- [RECORDS FOR THE EXERCISE]:
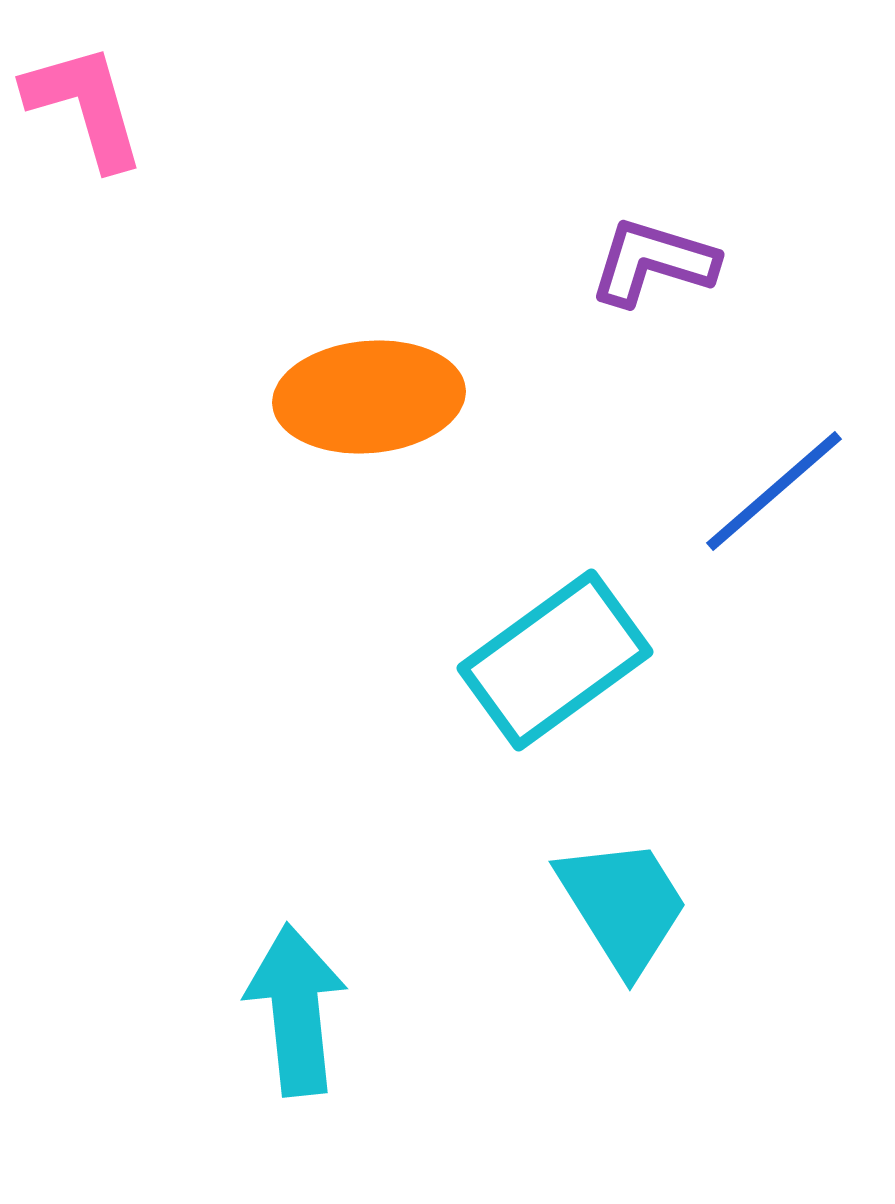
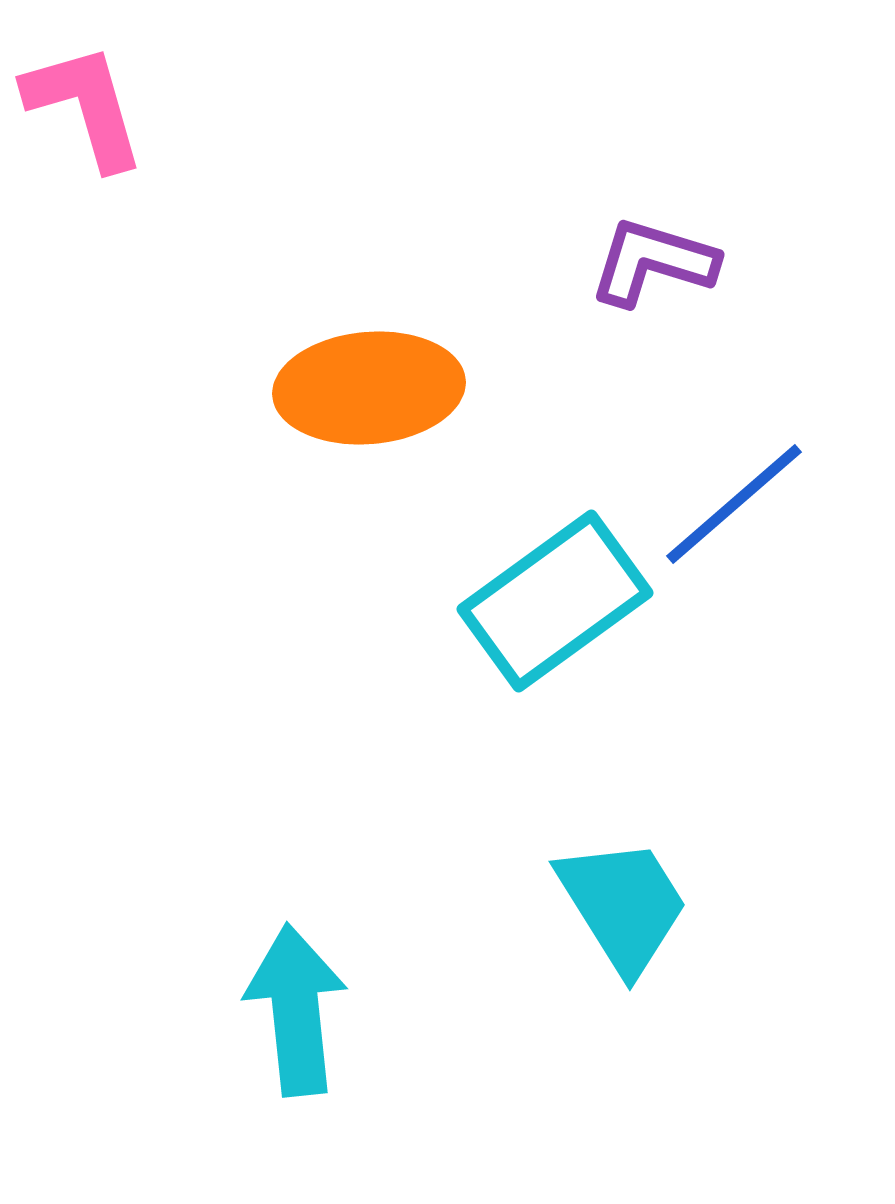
orange ellipse: moved 9 px up
blue line: moved 40 px left, 13 px down
cyan rectangle: moved 59 px up
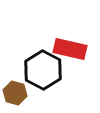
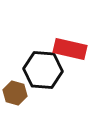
black hexagon: rotated 24 degrees counterclockwise
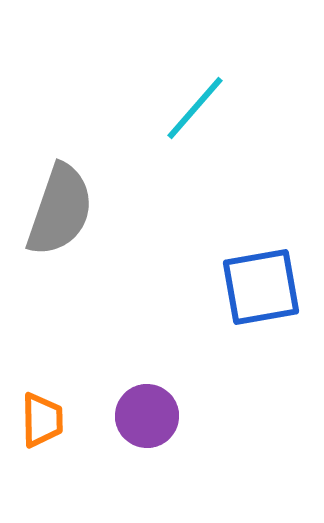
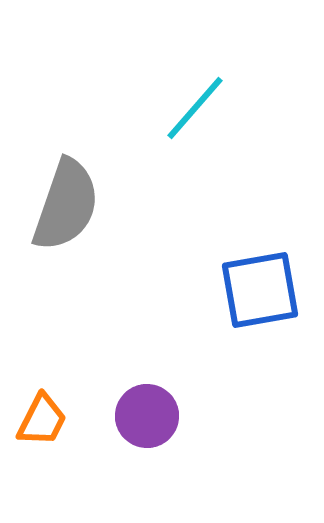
gray semicircle: moved 6 px right, 5 px up
blue square: moved 1 px left, 3 px down
orange trapezoid: rotated 28 degrees clockwise
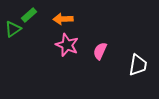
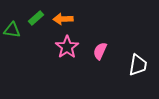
green rectangle: moved 7 px right, 3 px down
green triangle: moved 1 px left, 1 px down; rotated 42 degrees clockwise
pink star: moved 2 px down; rotated 15 degrees clockwise
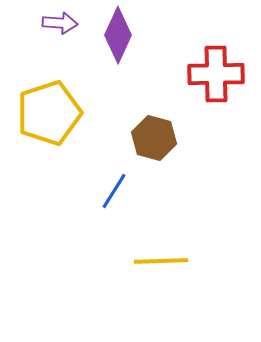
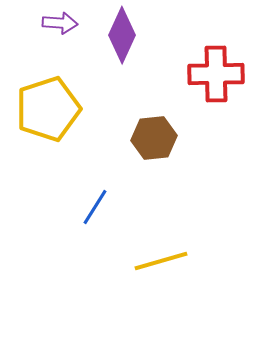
purple diamond: moved 4 px right
yellow pentagon: moved 1 px left, 4 px up
brown hexagon: rotated 21 degrees counterclockwise
blue line: moved 19 px left, 16 px down
yellow line: rotated 14 degrees counterclockwise
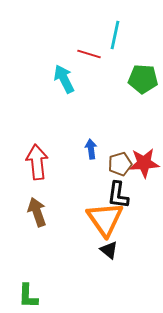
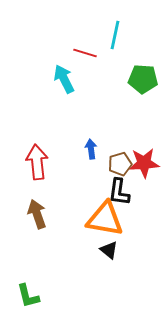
red line: moved 4 px left, 1 px up
black L-shape: moved 1 px right, 3 px up
brown arrow: moved 2 px down
orange triangle: rotated 45 degrees counterclockwise
green L-shape: rotated 16 degrees counterclockwise
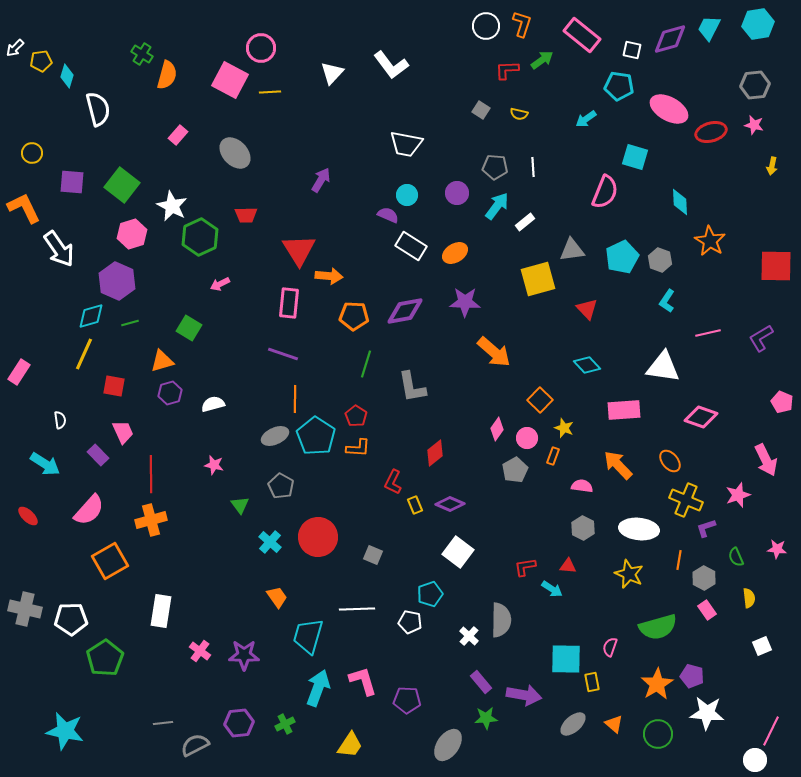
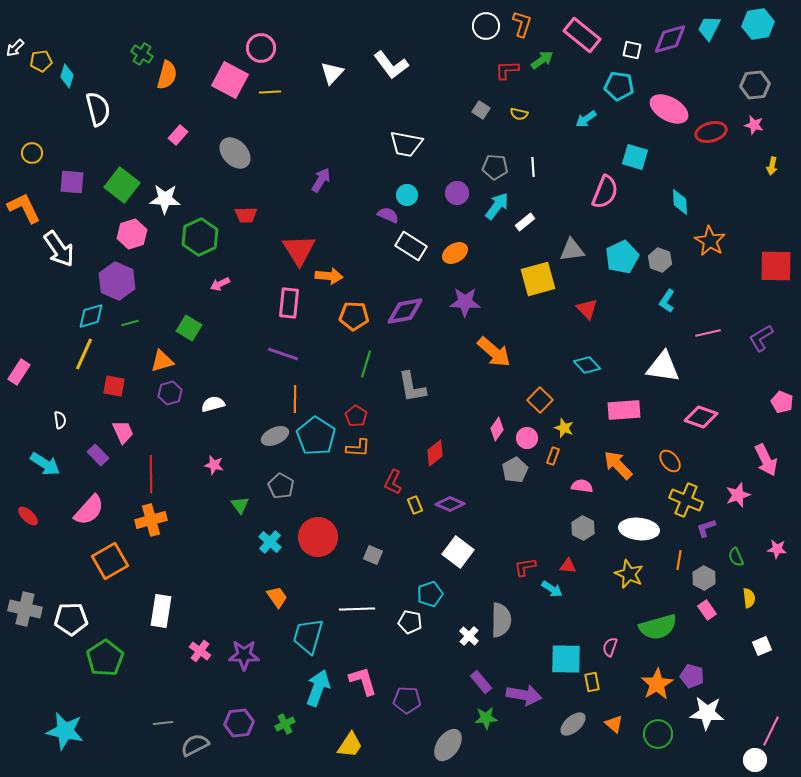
white star at (172, 206): moved 7 px left, 7 px up; rotated 24 degrees counterclockwise
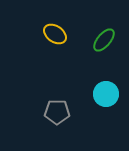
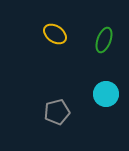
green ellipse: rotated 20 degrees counterclockwise
gray pentagon: rotated 15 degrees counterclockwise
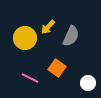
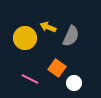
yellow arrow: rotated 70 degrees clockwise
pink line: moved 1 px down
white circle: moved 14 px left
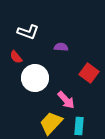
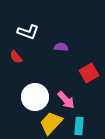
red square: rotated 24 degrees clockwise
white circle: moved 19 px down
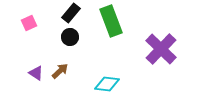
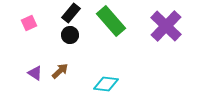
green rectangle: rotated 20 degrees counterclockwise
black circle: moved 2 px up
purple cross: moved 5 px right, 23 px up
purple triangle: moved 1 px left
cyan diamond: moved 1 px left
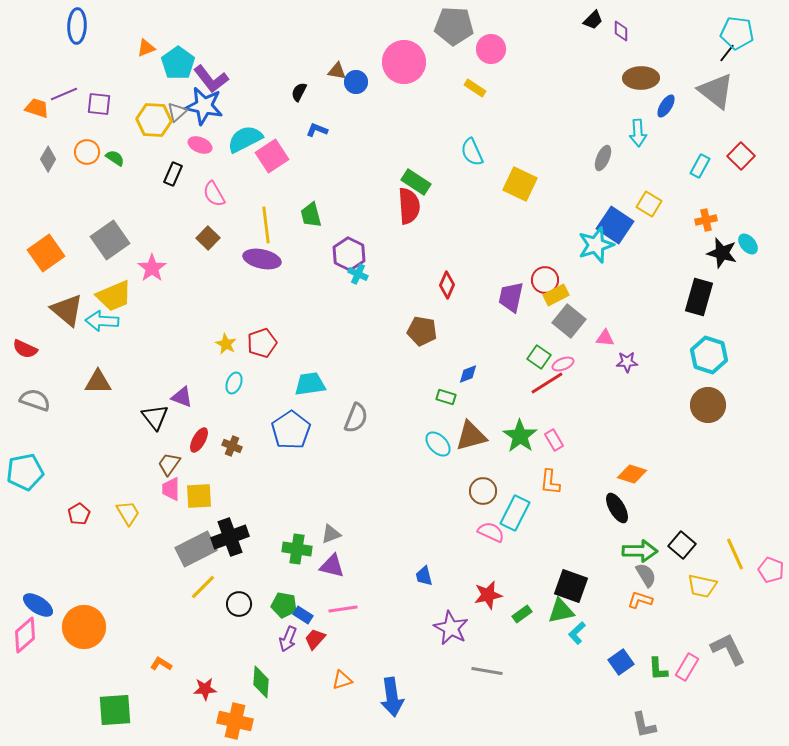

- [GOAL]: Locate each line of the entries above that contains the string "left" and copy it out in full. Case is significant.

- [OUTPUT FOR THIS EXERCISE]:
blue line: moved 40 px left, 13 px down
blue square: moved 1 px left, 3 px down
green triangle: moved 1 px left, 1 px down; rotated 42 degrees clockwise
yellow pentagon: moved 1 px left, 4 px up
blue line: moved 19 px left, 16 px down
red line: moved 4 px left, 1 px up
white star at (172, 206): moved 7 px left, 7 px up; rotated 24 degrees counterclockwise
white circle: moved 14 px left
purple triangle: moved 1 px left
cyan diamond: moved 1 px left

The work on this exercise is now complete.